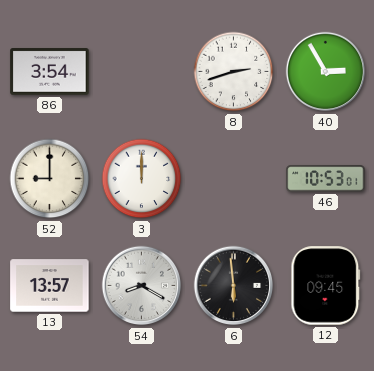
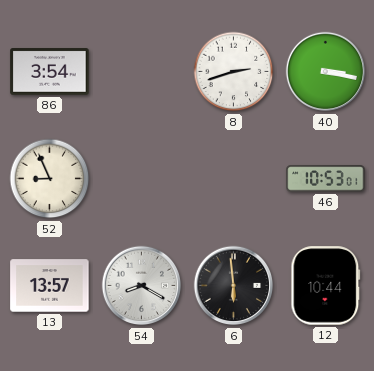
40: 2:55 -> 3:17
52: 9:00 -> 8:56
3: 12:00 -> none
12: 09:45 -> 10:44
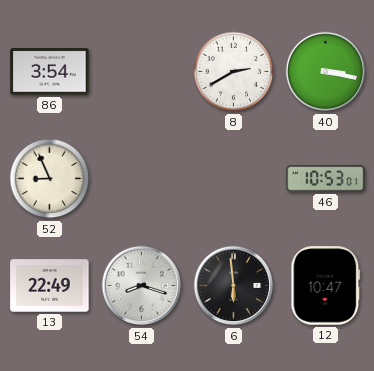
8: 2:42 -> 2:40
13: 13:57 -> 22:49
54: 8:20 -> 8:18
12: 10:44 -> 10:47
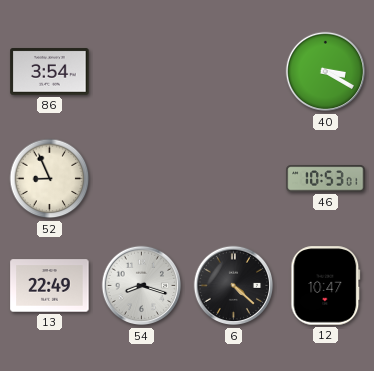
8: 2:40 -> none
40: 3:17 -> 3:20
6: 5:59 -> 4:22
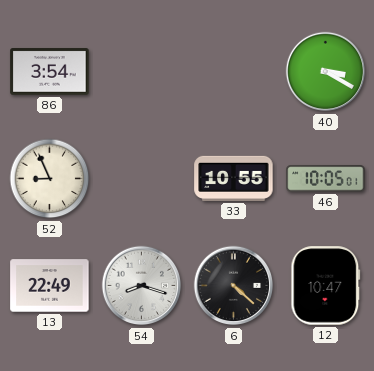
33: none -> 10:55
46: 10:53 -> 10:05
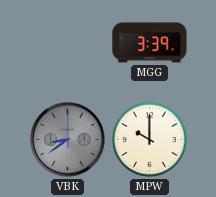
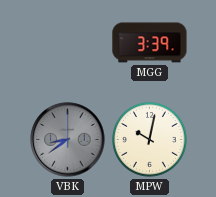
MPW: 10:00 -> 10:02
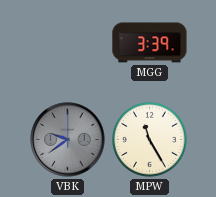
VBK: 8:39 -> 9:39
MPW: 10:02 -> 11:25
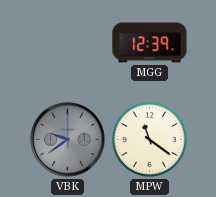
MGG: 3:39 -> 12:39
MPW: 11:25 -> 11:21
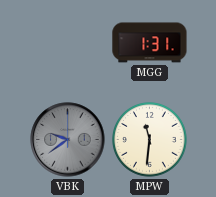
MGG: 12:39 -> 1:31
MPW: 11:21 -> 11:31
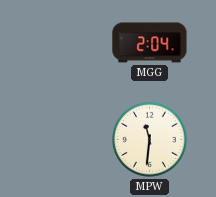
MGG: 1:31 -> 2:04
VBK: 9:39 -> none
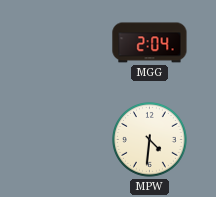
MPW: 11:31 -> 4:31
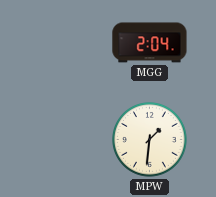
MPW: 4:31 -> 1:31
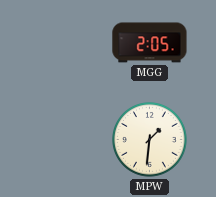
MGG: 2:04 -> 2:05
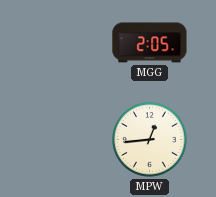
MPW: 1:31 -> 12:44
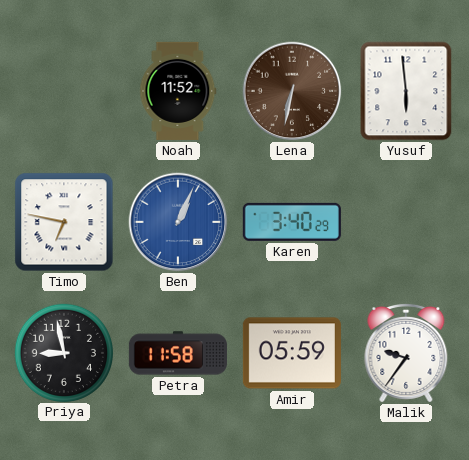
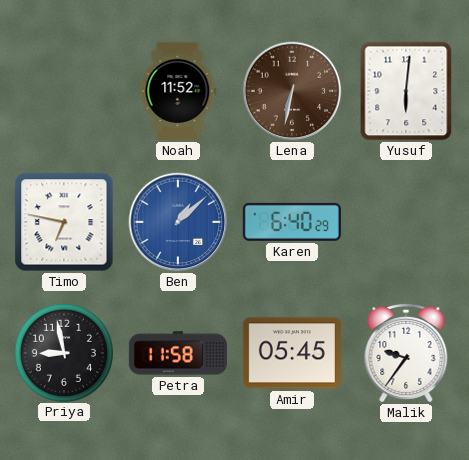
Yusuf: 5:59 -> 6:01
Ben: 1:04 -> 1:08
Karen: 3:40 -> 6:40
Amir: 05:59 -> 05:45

————

**Exercise brief**: Copy every line from the items above character for character, leaving out the pictures.

**Written answer**:
40: 2:55 -> 3:17
52: 9:00 -> 8:56
3: 12:00 -> none
12: 09:45 -> 10:44
8: 2:42 -> 2:40
13: 13:57 -> 22:49
54: 8:20 -> 8:18
12: 10:44 -> 10:47
8: 2:40 -> none
40: 3:17 -> 3:20
6: 5:59 -> 4:22
33: none -> 10:55
46: 10:53 -> 10:05
MPW: 10:00 -> 10:02
VBK: 8:39 -> 9:39
MPW: 10:02 -> 11:25
MGG: 3:39 -> 12:39
MPW: 11:25 -> 11:21
MGG: 12:39 -> 1:31
MPW: 11:21 -> 11:31
MGG: 1:31 -> 2:04
VBK: 9:39 -> none
MPW: 11:31 -> 4:31
MPW: 4:31 -> 1:31
MGG: 2:04 -> 2:05
MPW: 1:31 -> 12:44
Yusuf: 5:59 -> 6:01
Ben: 1:04 -> 1:08
Karen: 3:40 -> 6:40
Amir: 05:59 -> 05:45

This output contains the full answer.